- **Work instructions**
Your task is to reproduce the listing exactly, without its images.

[[ Information, beginning ]]

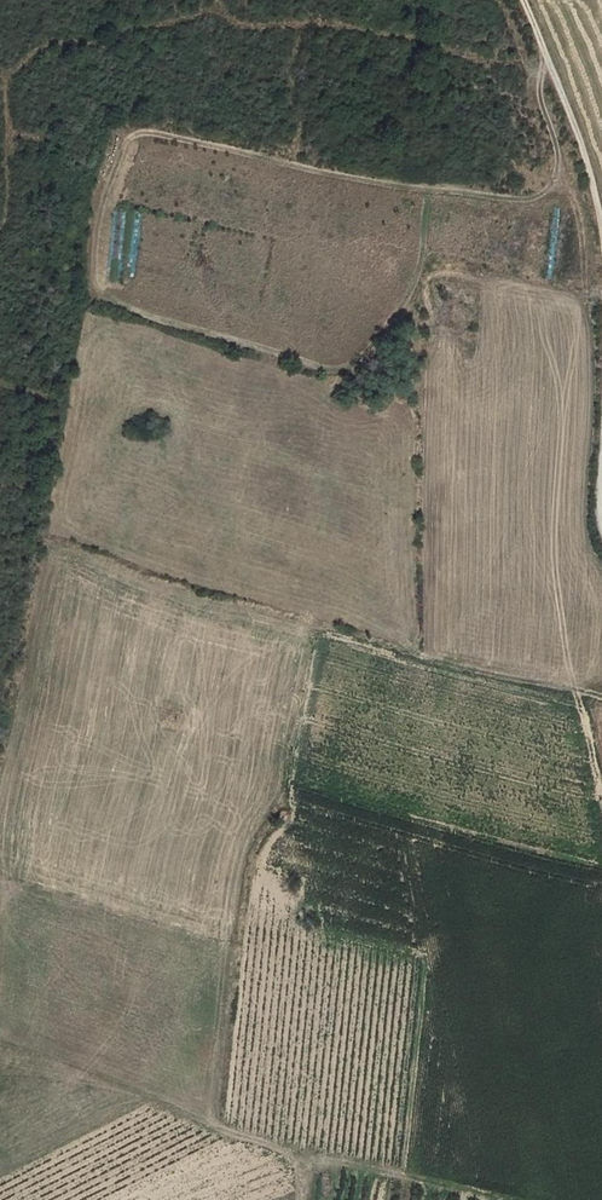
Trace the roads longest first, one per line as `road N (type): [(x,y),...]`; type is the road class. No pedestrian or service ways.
road 1 (track): [(127,141),(95,239),(94,277),(103,296),(332,370),(357,363),(406,299),(423,255),(428,189)]
road 2 (track): [(547,54),(540,95),(556,170),(531,198),(392,186),(153,132),(127,141)]
road 3 (track): [(524,0),(579,137),(601,227)]
road 4 (track): [(304,1160),(511,1199)]
road 5 (track): [(303,1199),(304,1160),(208,1117)]

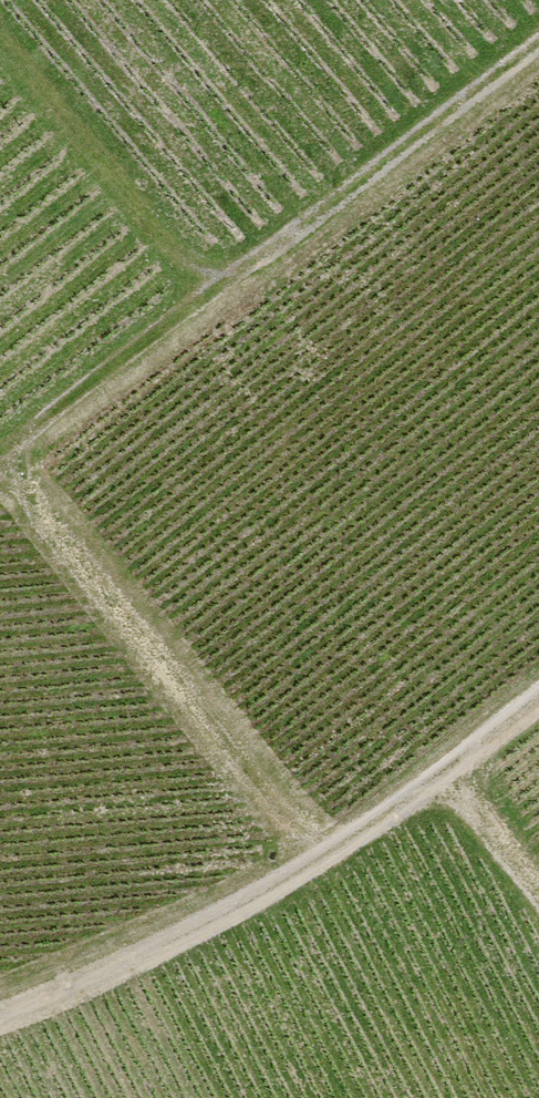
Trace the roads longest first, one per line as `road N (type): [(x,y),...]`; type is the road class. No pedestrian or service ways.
road 1 (track): [(538,38),(8,461)]
road 2 (track): [(538,708),(397,820),(265,899),(0,1021)]
road 3 (track): [(331,860),(268,796),(8,461)]
road 4 (track): [(223,290),(0,30)]
road 5 (track): [(538,896),(445,783)]

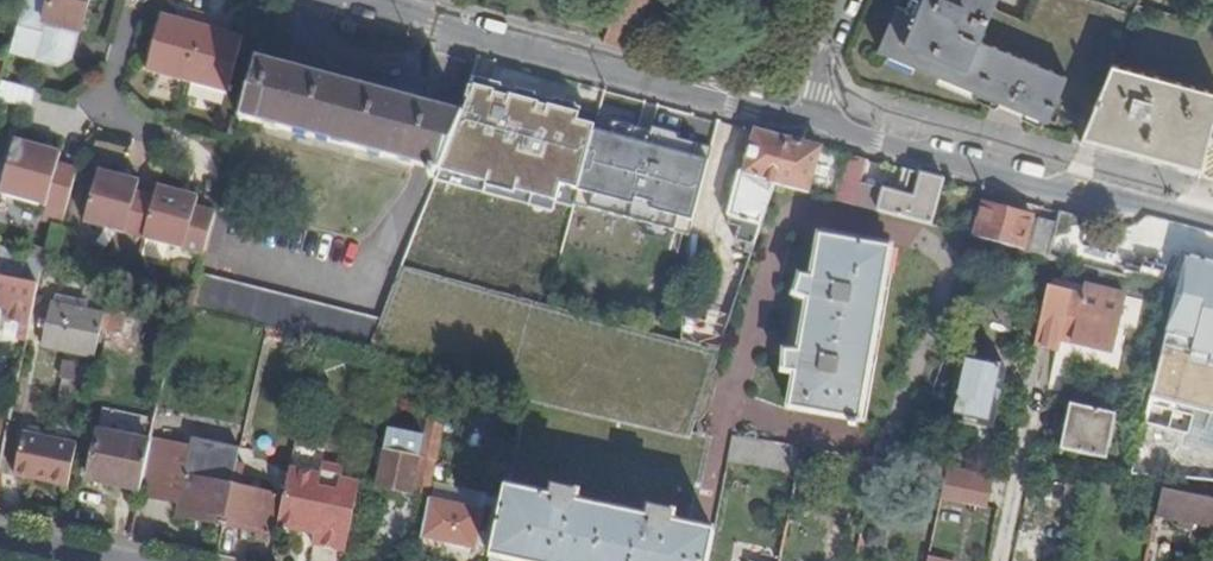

[[ Information, end ]]

- **Exercise solution**
Trace the roads longest first, one per line as `road N (type): [(x,y),...]`; type is the road class. No pedestrian or service ways.
road 1 (track): [(127,141),(95,239),(94,277),(103,296),(332,370),(357,363),(406,299),(423,255),(428,189)]
road 2 (track): [(547,54),(540,95),(556,170),(531,198),(392,186),(153,132),(127,141)]
road 3 (track): [(524,0),(579,137),(601,227)]
road 4 (track): [(304,1160),(511,1199)]
road 5 (track): [(303,1199),(304,1160),(208,1117)]

Trace the roads longest first, one per line as `road N (type): [(x,y),...]`; type is the road class. No pedestrian or service ways.
road 1 (track): [(538,38),(8,461)]
road 2 (track): [(538,708),(397,820),(265,899),(0,1021)]
road 3 (track): [(331,860),(268,796),(8,461)]
road 4 (track): [(223,290),(0,30)]
road 5 (track): [(538,896),(445,783)]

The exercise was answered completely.